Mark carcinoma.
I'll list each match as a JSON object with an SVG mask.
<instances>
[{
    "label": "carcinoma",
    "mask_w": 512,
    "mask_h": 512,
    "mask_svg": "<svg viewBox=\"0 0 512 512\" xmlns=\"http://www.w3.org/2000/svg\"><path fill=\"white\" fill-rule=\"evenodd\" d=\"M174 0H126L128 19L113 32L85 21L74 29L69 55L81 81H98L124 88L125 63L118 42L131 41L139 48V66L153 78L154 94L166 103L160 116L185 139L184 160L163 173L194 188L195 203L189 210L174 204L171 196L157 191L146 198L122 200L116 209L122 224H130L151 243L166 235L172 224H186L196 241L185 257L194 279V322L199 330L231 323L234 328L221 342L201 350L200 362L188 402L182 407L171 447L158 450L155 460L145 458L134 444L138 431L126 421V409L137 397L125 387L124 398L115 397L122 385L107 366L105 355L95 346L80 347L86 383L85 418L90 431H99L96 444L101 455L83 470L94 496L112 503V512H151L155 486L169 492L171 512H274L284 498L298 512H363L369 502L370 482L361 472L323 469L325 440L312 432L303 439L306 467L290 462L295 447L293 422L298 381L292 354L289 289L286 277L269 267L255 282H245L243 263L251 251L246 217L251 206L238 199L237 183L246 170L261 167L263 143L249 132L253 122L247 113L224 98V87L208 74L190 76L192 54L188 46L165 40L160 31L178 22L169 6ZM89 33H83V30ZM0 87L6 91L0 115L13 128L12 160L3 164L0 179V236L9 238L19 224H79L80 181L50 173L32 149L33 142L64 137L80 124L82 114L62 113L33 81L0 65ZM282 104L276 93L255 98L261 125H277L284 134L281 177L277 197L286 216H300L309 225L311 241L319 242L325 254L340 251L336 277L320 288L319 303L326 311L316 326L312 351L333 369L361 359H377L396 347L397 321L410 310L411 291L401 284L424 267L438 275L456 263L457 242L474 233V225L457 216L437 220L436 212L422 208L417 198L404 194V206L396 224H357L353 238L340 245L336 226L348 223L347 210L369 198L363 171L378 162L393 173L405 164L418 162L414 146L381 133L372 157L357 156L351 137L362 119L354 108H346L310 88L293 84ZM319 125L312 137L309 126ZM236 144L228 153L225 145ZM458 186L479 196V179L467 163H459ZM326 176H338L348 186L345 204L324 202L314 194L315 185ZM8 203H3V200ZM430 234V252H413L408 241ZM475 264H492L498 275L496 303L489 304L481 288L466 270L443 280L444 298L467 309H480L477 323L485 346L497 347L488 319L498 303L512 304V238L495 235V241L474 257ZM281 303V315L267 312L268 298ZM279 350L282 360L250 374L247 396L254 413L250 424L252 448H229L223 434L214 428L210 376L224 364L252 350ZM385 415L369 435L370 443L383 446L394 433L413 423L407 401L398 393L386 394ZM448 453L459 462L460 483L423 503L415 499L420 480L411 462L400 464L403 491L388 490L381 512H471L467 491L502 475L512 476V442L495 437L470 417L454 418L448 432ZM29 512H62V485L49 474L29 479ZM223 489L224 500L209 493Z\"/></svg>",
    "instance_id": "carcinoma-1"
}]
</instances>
____________
- **Your goal**
Look back over the material above and state how many lines hold the word "carcinoma". Write the number and nothing else.

- **Response**
3